**Exercise goal:** Give back exactly the stretch of data below from the line holding "brown gift [391,369,504,498]" through the line holding "purple domino [17,324,89,359] -> none", both ends included, and leave the remaining lines out.
Data to examine START
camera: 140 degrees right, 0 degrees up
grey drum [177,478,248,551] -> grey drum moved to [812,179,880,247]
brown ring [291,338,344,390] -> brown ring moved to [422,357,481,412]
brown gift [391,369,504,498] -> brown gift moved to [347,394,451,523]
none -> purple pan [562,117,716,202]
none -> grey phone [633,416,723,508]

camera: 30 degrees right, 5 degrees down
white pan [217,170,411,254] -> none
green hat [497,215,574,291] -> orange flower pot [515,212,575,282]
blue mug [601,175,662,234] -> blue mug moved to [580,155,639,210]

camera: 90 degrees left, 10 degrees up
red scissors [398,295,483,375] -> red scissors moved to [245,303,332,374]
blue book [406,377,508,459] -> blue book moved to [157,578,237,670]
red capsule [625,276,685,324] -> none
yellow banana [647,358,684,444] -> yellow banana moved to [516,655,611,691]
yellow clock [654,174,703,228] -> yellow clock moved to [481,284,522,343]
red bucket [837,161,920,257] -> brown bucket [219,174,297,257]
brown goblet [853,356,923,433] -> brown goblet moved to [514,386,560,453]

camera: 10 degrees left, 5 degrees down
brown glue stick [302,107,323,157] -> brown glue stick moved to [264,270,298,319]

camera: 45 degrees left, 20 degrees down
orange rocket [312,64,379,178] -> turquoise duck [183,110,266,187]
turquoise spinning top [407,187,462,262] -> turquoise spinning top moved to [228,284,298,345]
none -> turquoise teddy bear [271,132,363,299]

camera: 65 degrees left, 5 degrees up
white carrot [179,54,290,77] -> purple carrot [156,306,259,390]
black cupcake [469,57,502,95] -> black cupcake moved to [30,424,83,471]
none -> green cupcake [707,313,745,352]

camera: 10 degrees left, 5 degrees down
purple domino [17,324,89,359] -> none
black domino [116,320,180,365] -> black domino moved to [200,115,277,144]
Data to examine END
**Result of this exercise:**
brown gift [391,369,504,498] -> brown gift moved to [347,394,451,523]
none -> purple pan [562,117,716,202]
none -> grey phone [633,416,723,508]

camera: 30 degrees right, 5 degrees down
white pan [217,170,411,254] -> none
green hat [497,215,574,291] -> orange flower pot [515,212,575,282]
blue mug [601,175,662,234] -> blue mug moved to [580,155,639,210]

camera: 90 degrees left, 10 degrees up
red scissors [398,295,483,375] -> red scissors moved to [245,303,332,374]
blue book [406,377,508,459] -> blue book moved to [157,578,237,670]
red capsule [625,276,685,324] -> none
yellow banana [647,358,684,444] -> yellow banana moved to [516,655,611,691]
yellow clock [654,174,703,228] -> yellow clock moved to [481,284,522,343]
red bucket [837,161,920,257] -> brown bucket [219,174,297,257]
brown goblet [853,356,923,433] -> brown goblet moved to [514,386,560,453]

camera: 10 degrees left, 5 degrees down
brown glue stick [302,107,323,157] -> brown glue stick moved to [264,270,298,319]

camera: 45 degrees left, 20 degrees down
orange rocket [312,64,379,178] -> turquoise duck [183,110,266,187]
turquoise spinning top [407,187,462,262] -> turquoise spinning top moved to [228,284,298,345]
none -> turquoise teddy bear [271,132,363,299]

camera: 65 degrees left, 5 degrees up
white carrot [179,54,290,77] -> purple carrot [156,306,259,390]
black cupcake [469,57,502,95] -> black cupcake moved to [30,424,83,471]
none -> green cupcake [707,313,745,352]

camera: 10 degrees left, 5 degrees down
purple domino [17,324,89,359] -> none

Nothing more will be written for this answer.